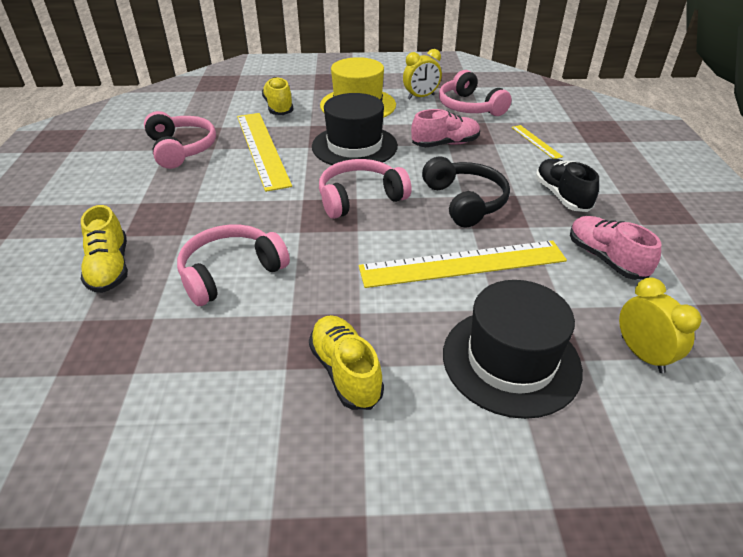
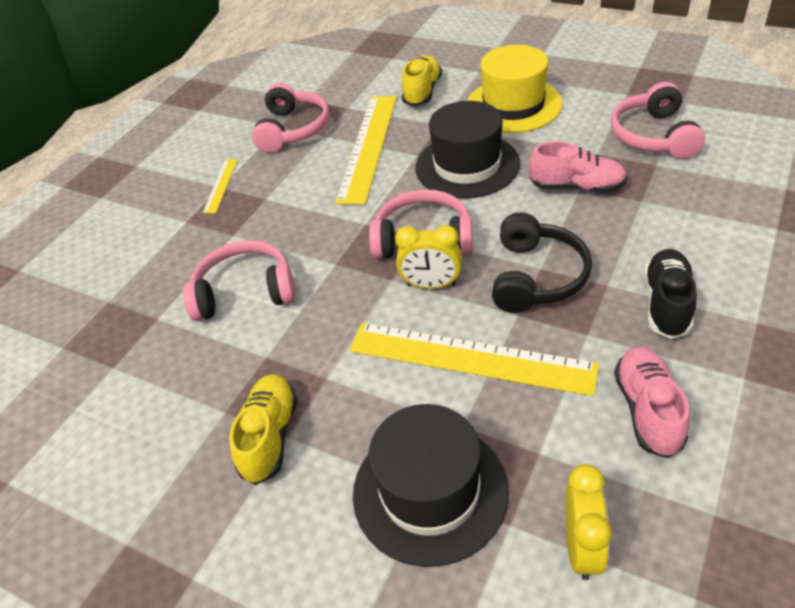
camera: 35 degrees right, 5 degrees up
(110, 268) = (155, 254): yellow shoe -> none
(421, 97) = (601, 107): yellow clock -> yellow clock (431, 285)
(536, 141) = (702, 211): yellow ruler -> yellow ruler (221, 185)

#### Your instructions:
Your task is to set down each line above verbatim while excluding the pictures.

#### Answer area:
camera: 35 degrees right, 5 degrees up
(110, 268) = (155, 254): yellow shoe -> none
(421, 97) = (601, 107): yellow clock -> yellow clock (431, 285)
(536, 141) = (702, 211): yellow ruler -> yellow ruler (221, 185)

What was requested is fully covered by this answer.